<<<<

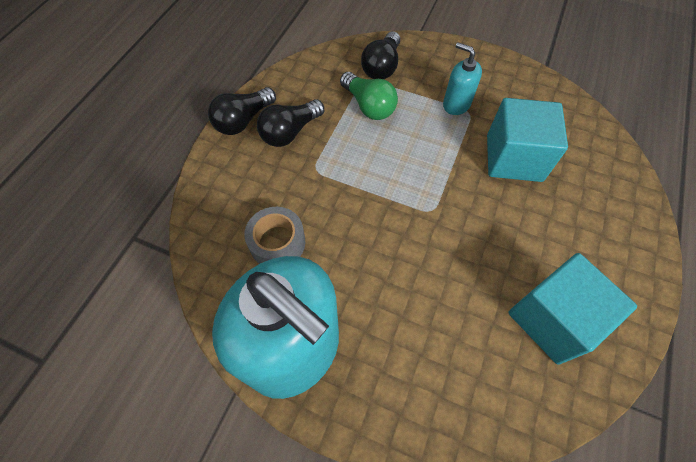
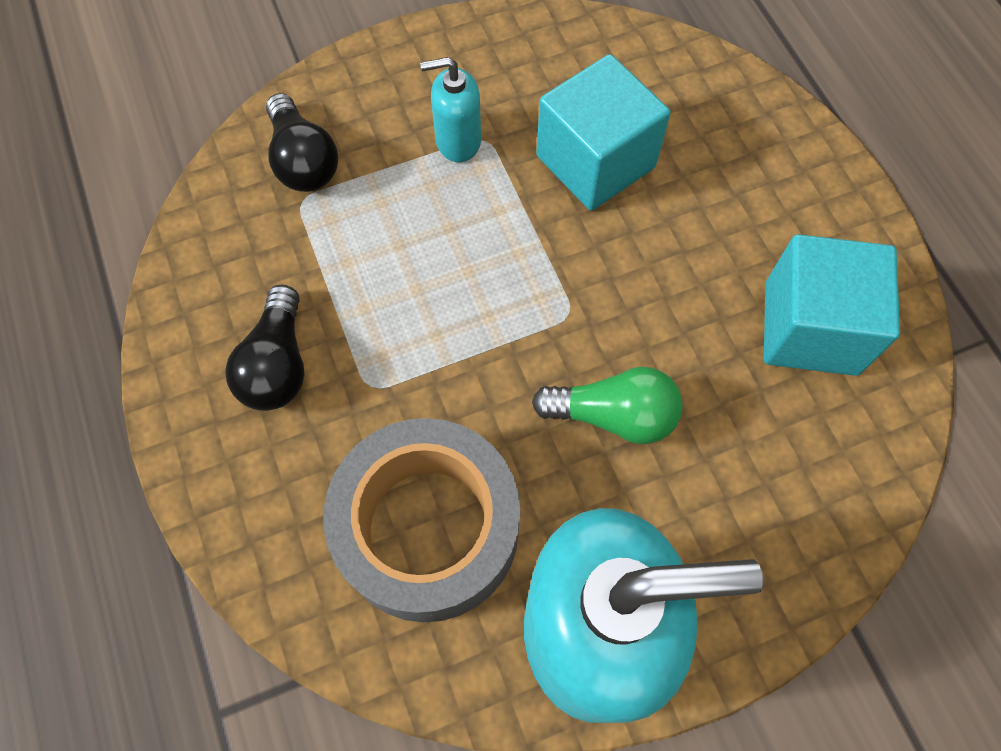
camera: 45 degrees left, 5 degrees up
(243, 121) = (188, 406): black light bulb -> none
(277, 242) = (428, 529): grey tape -> grey tape, size x1.86
(369, 106) = (346, 235): green light bulb -> green light bulb (613, 415)

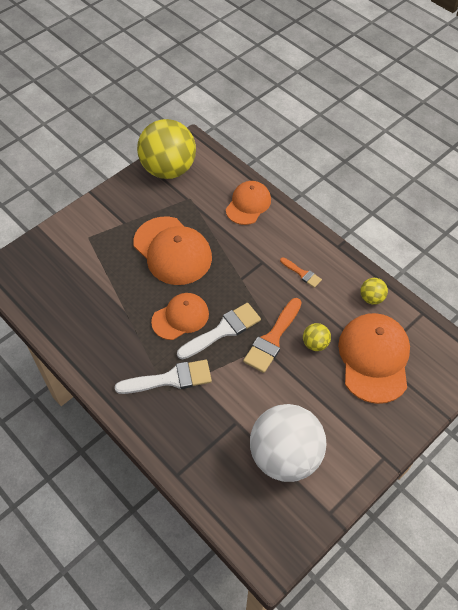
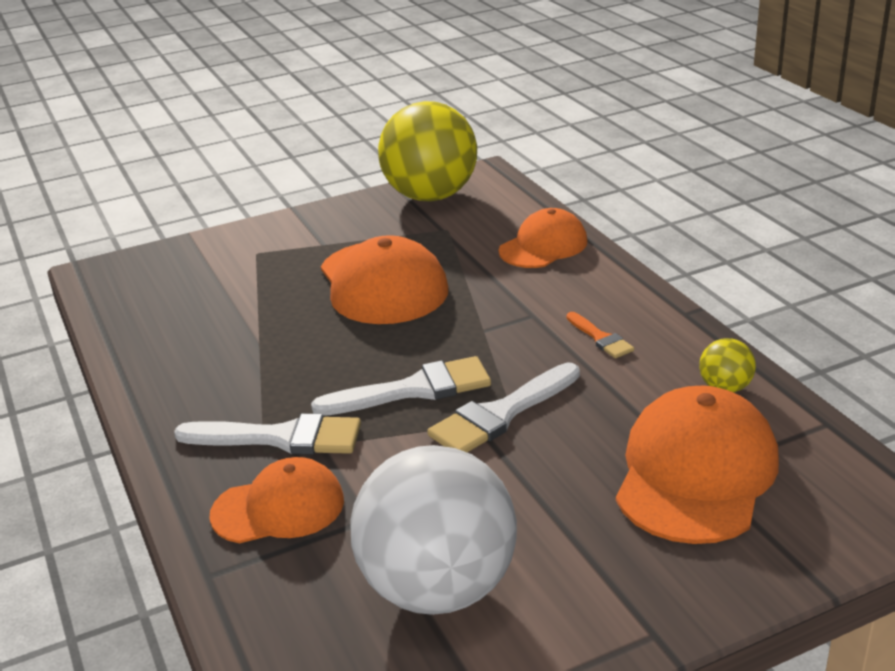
camera: 20 degrees right, 25 degrees down
(180, 317) = (348, 362): orange cap -> orange cap (278, 508)
(272, 339) = (501, 414): orange brush -> white brush
(315, 344) = (582, 433): yellow ball -> none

>>>>

*WORK INSTRUCTION*
Where a picture appears, skip it and copy the rest of the data word for word.

*FINISHED TASK*
camera: 45 degrees left, 5 degrees up
(243, 121) = (188, 406): black light bulb -> none
(277, 242) = (428, 529): grey tape -> grey tape, size x1.86
(369, 106) = (346, 235): green light bulb -> green light bulb (613, 415)

camera: 20 degrees right, 25 degrees down
(180, 317) = (348, 362): orange cap -> orange cap (278, 508)
(272, 339) = (501, 414): orange brush -> white brush
(315, 344) = (582, 433): yellow ball -> none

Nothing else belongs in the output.